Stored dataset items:
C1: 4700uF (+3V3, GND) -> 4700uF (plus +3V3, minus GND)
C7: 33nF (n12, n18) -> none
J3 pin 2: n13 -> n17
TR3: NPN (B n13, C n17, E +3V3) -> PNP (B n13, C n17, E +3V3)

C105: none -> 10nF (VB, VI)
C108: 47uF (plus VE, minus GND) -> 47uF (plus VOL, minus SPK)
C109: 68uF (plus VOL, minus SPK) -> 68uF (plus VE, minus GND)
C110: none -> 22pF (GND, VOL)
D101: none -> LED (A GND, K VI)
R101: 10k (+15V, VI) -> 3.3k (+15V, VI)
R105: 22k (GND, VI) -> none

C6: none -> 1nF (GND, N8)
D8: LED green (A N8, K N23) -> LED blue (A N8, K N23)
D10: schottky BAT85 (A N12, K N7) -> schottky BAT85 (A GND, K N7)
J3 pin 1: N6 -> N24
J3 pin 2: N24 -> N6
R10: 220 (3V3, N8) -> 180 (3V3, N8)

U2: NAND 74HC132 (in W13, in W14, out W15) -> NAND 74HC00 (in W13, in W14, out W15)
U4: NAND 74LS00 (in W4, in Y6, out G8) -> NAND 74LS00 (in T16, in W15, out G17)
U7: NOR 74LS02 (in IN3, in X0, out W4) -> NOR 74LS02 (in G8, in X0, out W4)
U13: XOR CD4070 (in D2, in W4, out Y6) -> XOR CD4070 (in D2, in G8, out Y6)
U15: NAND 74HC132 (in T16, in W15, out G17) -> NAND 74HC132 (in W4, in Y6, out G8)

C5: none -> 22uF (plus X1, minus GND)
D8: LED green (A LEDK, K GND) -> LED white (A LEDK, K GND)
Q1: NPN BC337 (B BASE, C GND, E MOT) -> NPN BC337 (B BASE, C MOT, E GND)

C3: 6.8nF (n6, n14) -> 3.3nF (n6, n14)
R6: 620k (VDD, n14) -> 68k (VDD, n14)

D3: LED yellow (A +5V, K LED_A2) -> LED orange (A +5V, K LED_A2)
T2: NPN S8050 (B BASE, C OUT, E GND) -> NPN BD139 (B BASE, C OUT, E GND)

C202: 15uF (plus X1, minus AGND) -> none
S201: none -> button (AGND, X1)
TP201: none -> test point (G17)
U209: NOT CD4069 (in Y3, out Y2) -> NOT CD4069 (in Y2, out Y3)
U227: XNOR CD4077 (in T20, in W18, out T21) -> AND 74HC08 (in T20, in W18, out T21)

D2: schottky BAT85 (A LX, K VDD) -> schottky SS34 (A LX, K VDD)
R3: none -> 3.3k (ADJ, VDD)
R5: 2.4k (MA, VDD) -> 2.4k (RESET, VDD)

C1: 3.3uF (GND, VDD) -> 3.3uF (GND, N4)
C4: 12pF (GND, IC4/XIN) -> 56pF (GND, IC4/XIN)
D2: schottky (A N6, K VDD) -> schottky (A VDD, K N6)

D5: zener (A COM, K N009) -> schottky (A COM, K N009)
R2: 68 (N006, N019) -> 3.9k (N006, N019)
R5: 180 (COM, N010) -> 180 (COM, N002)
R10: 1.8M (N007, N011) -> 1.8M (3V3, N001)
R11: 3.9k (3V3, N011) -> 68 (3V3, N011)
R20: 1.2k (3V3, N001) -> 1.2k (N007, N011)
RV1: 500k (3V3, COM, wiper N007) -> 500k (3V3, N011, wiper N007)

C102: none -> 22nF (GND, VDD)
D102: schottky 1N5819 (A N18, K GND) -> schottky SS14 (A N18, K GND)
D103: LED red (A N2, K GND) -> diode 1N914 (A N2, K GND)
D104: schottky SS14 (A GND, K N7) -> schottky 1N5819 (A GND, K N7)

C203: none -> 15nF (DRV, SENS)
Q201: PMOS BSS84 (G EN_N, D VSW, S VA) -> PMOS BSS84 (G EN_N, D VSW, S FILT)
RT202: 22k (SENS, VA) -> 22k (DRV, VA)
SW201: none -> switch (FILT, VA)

-- Work task --
Taking the line with "J3 pin 2: n13 -> n17" as the first and the line with "D8: LED green (A N8, K" as the last, retype that stretch of the data above exactly, with no other lines.

-- Solution below --
J3 pin 2: n13 -> n17
TR3: NPN (B n13, C n17, E +3V3) -> PNP (B n13, C n17, E +3V3)

C105: none -> 10nF (VB, VI)
C108: 47uF (plus VE, minus GND) -> 47uF (plus VOL, minus SPK)
C109: 68uF (plus VOL, minus SPK) -> 68uF (plus VE, minus GND)
C110: none -> 22pF (GND, VOL)
D101: none -> LED (A GND, K VI)
R101: 10k (+15V, VI) -> 3.3k (+15V, VI)
R105: 22k (GND, VI) -> none

C6: none -> 1nF (GND, N8)
D8: LED green (A N8, K N23) -> LED blue (A N8, K N23)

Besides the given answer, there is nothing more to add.